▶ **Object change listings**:
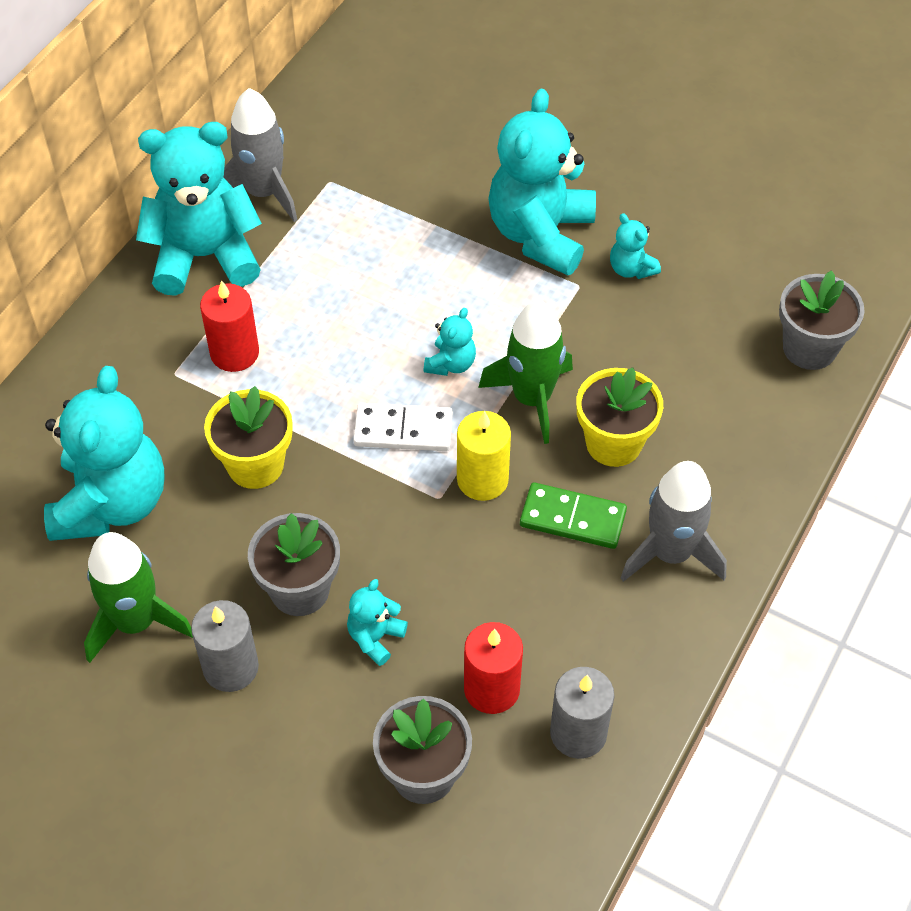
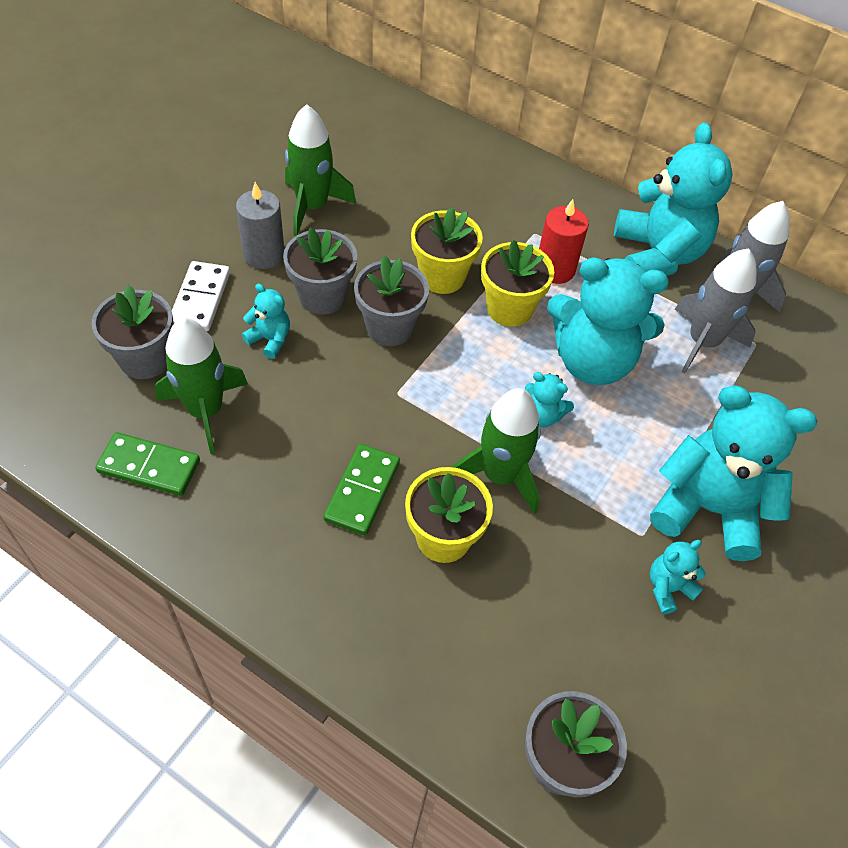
camera: 90 degrees right, 0 degrees up
(111, 503) = (416, 196): turquoise teddy bear -> turquoise teddy bear (592, 361)
(301, 396) = (509, 308): none -> yellow flower pot
(342, 513) = (390, 327): none -> grey flower pot
(403, 430) = (469, 374): white domino -> white domino (200, 299)
(482, 480) = (412, 426): yellow candle -> none
(491, 689) = (205, 411): red candle -> green rocket
(578, 733) = (149, 467): grey candle -> green domino
(670, 553) = (312, 568): grey rocket -> grey rocket (703, 342)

▶ **EXERCISE DIRECTIONS**: What is needed is an exact repeat of the records, with every picture left out.

▶ **RESPONSE**:
camera: 90 degrees right, 0 degrees up
(111, 503) = (416, 196): turquoise teddy bear -> turquoise teddy bear (592, 361)
(301, 396) = (509, 308): none -> yellow flower pot
(342, 513) = (390, 327): none -> grey flower pot
(403, 430) = (469, 374): white domino -> white domino (200, 299)
(482, 480) = (412, 426): yellow candle -> none
(491, 689) = (205, 411): red candle -> green rocket
(578, 733) = (149, 467): grey candle -> green domino
(670, 553) = (312, 568): grey rocket -> grey rocket (703, 342)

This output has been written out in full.